**What you have to do**
Search the data below for the string "none" and copy all lines where it shows up.

___ Task material ___

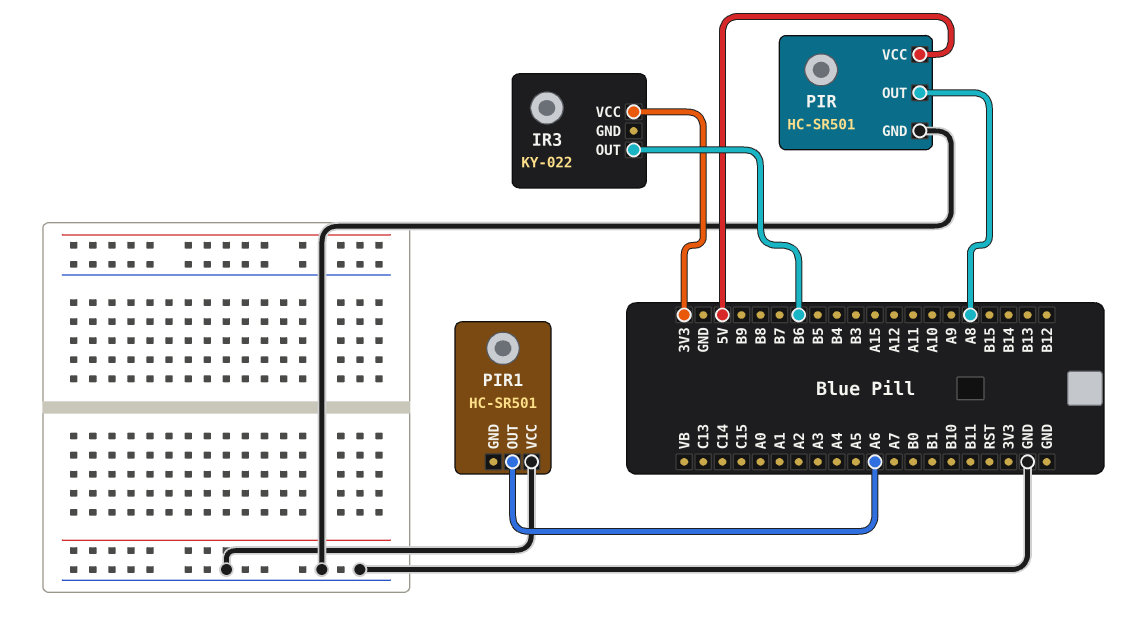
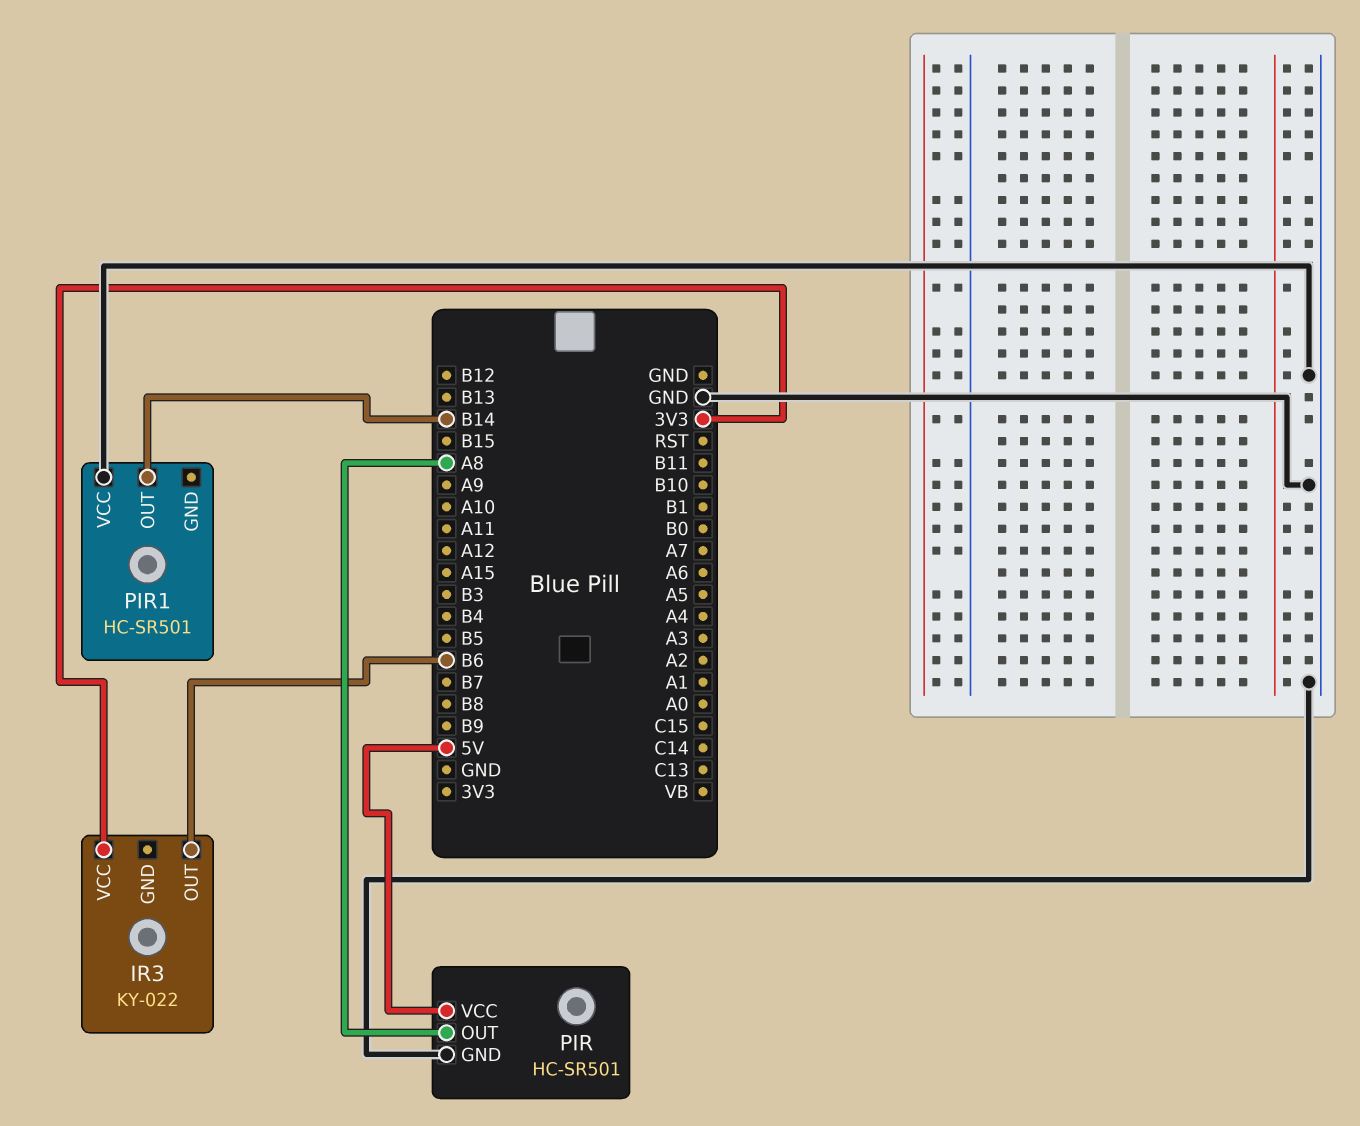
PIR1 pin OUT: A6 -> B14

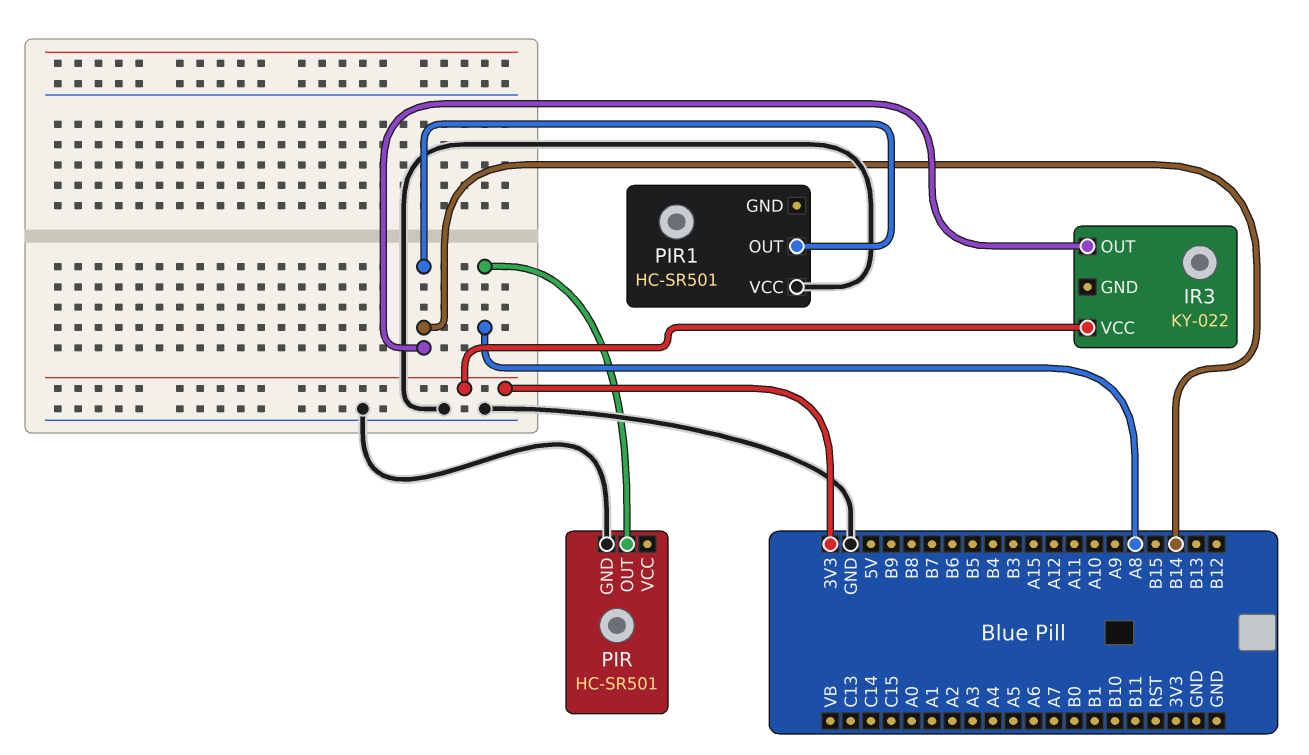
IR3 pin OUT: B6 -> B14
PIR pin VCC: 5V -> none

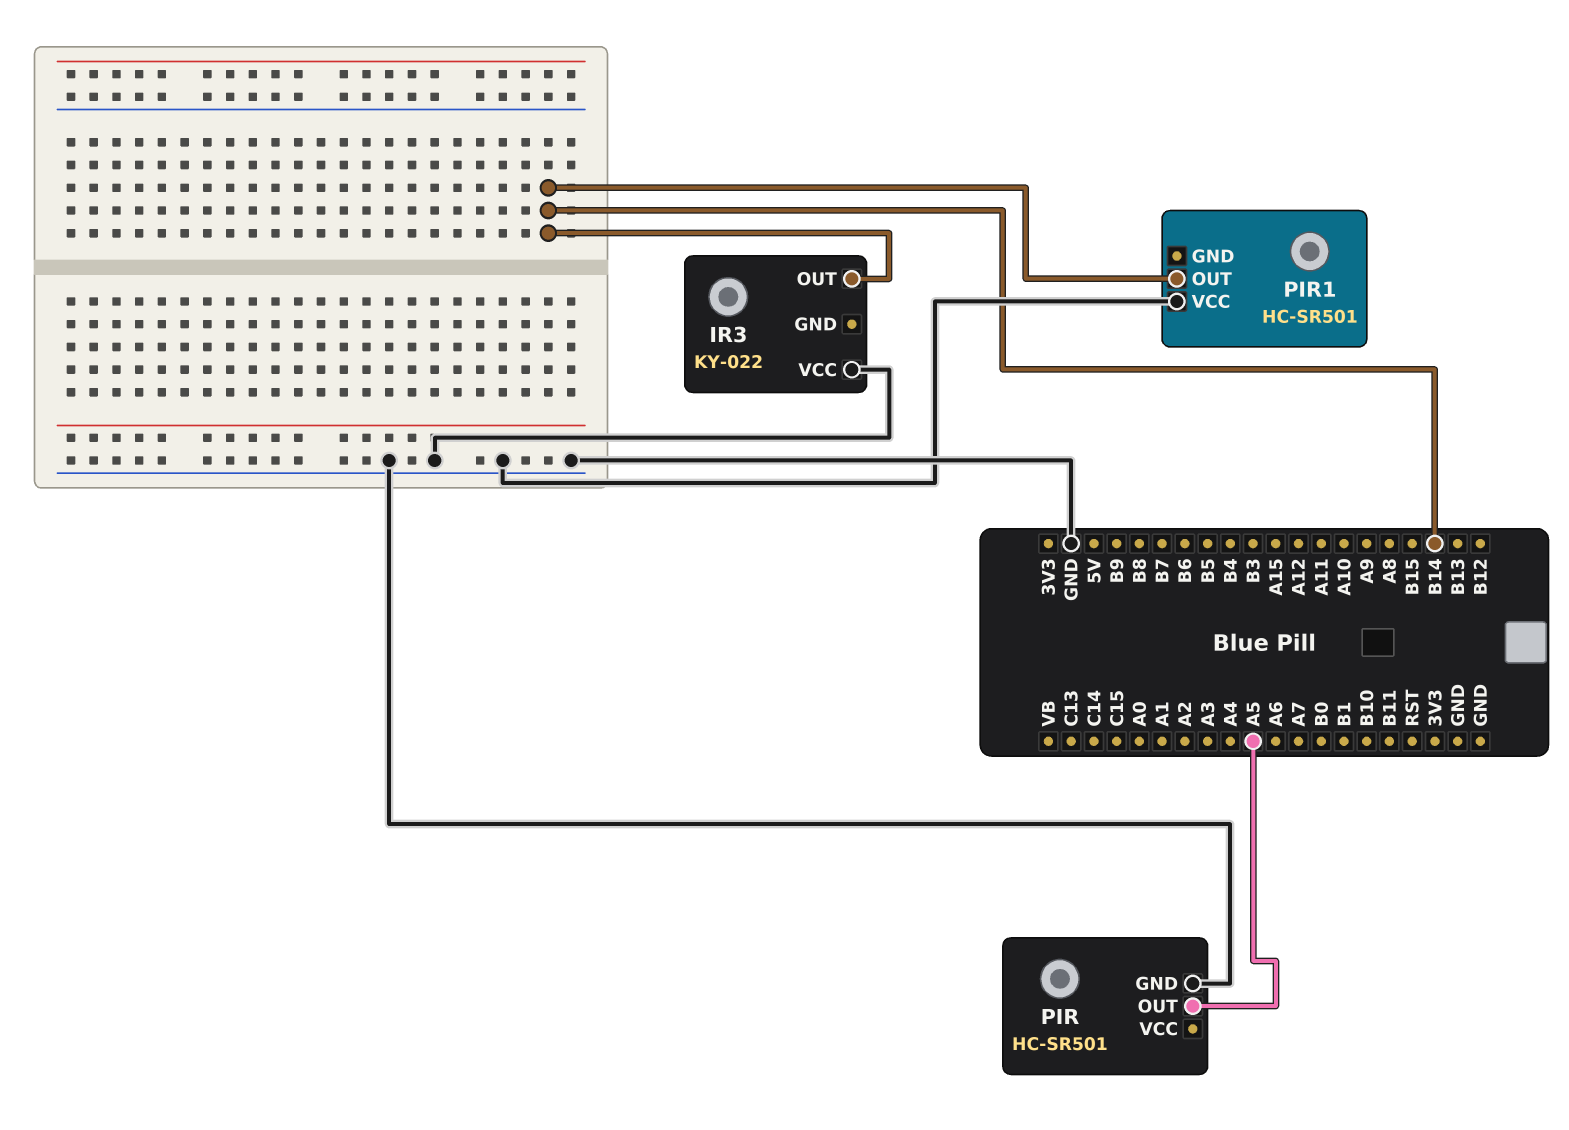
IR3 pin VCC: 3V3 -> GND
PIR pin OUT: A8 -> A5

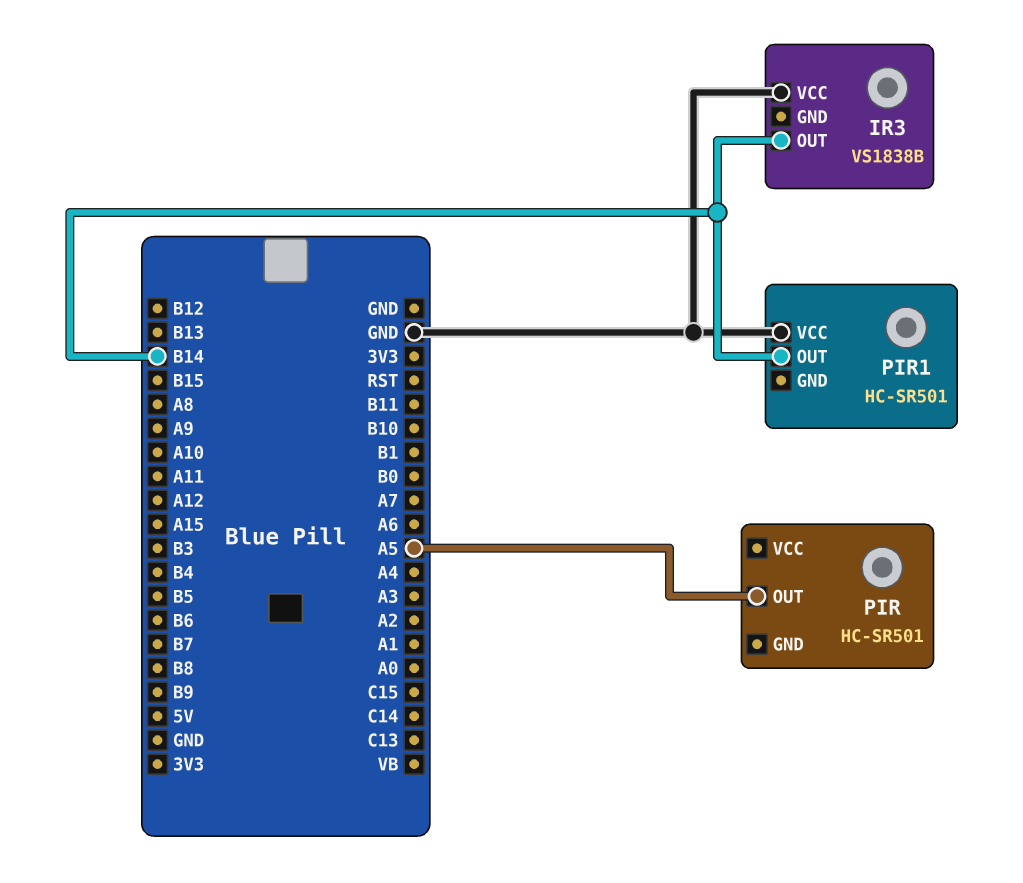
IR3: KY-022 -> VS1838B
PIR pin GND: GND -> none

___
___ Task material ___

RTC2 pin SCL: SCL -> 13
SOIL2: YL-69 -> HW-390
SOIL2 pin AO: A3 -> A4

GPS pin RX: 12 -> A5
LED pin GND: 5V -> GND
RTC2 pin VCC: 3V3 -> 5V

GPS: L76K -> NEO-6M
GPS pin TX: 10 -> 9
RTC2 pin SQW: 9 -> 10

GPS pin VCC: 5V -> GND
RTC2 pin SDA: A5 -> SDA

___
___ Task material ___

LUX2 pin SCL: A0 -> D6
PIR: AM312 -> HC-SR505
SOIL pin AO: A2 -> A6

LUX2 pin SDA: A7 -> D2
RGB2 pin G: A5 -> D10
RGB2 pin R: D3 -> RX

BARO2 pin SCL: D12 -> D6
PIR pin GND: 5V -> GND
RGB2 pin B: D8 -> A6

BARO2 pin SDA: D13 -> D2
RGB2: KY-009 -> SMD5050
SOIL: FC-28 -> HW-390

___

**Result of this exercise**
PIR pin VCC: 5V -> none
PIR pin GND: GND -> none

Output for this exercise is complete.